Material provided START

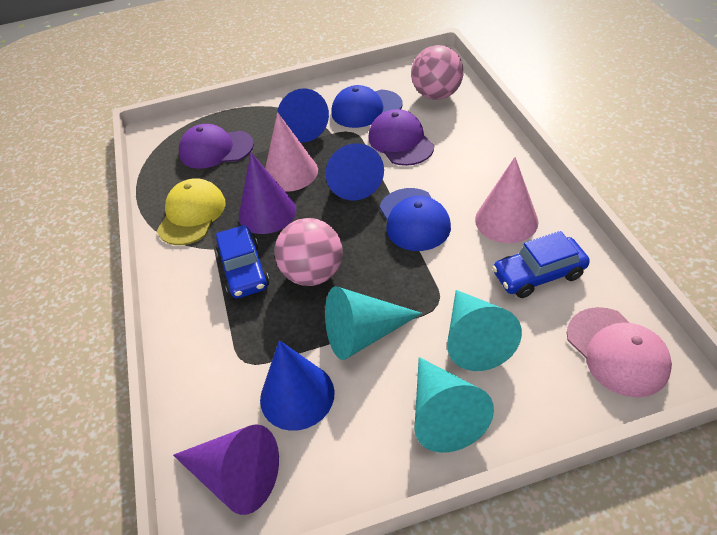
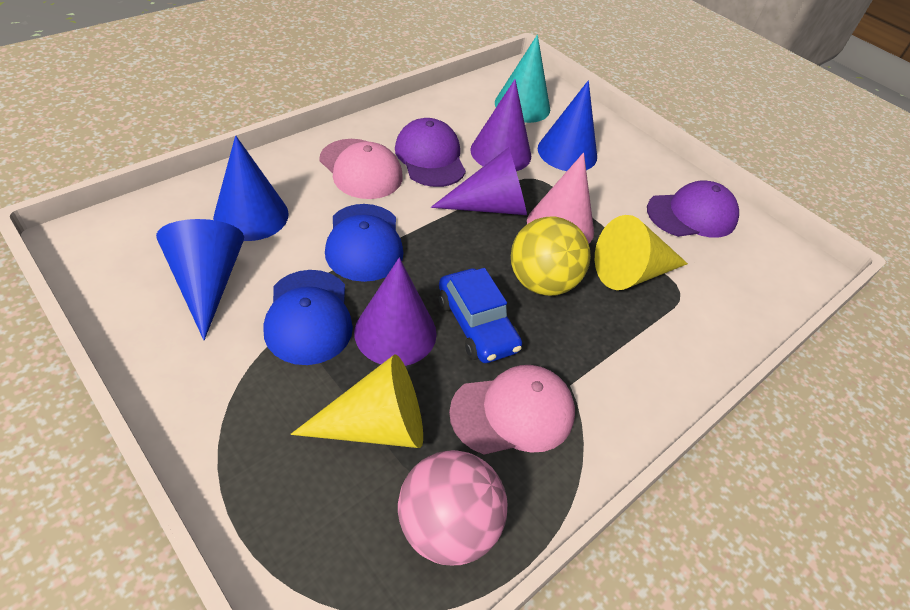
blue car: 2 -> 1
pink ball: 2 -> 1
pink cap: 1 -> 2
pink cone: 2 -> 1
purple cone: 2 -> 3
turquoise cone: 3 -> 1
yellow ball: 0 -> 1
yellow cap: 1 -> 0
yellow cone: 0 -> 2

Material provided END

Work to complete: Look through the data above for the word "yellow". Report each line where it occurs.

Solution for this task:
yellow ball: 0 -> 1
yellow cap: 1 -> 0
yellow cone: 0 -> 2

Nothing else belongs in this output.